● Assignment
Search the data for the string "triangle", and report each line where it is found.

● Listed records
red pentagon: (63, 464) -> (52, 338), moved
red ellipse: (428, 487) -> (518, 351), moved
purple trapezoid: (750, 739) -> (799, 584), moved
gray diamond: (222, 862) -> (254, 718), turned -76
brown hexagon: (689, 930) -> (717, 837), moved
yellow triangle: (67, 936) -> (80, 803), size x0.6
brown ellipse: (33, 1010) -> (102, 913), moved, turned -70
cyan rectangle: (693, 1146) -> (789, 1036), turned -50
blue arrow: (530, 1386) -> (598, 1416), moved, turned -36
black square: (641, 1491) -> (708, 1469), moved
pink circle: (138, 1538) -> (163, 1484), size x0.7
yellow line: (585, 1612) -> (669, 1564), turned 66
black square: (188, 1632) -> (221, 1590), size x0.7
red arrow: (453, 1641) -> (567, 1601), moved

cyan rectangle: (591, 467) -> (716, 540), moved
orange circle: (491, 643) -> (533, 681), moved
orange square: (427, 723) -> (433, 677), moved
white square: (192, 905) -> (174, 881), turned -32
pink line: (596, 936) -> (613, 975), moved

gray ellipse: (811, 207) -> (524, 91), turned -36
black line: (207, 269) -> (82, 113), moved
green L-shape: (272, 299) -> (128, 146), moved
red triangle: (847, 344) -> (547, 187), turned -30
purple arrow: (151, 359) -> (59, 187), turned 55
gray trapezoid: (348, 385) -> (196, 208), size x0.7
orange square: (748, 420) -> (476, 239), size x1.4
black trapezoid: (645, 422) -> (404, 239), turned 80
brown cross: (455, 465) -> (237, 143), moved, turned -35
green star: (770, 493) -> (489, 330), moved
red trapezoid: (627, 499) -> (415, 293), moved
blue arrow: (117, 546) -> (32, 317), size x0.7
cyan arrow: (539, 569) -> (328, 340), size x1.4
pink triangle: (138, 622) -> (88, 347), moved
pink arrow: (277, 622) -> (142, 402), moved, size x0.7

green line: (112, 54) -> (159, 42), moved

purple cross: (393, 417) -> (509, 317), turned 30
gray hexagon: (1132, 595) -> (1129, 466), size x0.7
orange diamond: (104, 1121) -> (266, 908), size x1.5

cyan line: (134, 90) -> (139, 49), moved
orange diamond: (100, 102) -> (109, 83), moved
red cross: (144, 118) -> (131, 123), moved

● Finished exercise
yellow triangle: (67, 936) -> (80, 803), size x0.6
red triangle: (847, 344) -> (547, 187), turned -30
pink triangle: (138, 622) -> (88, 347), moved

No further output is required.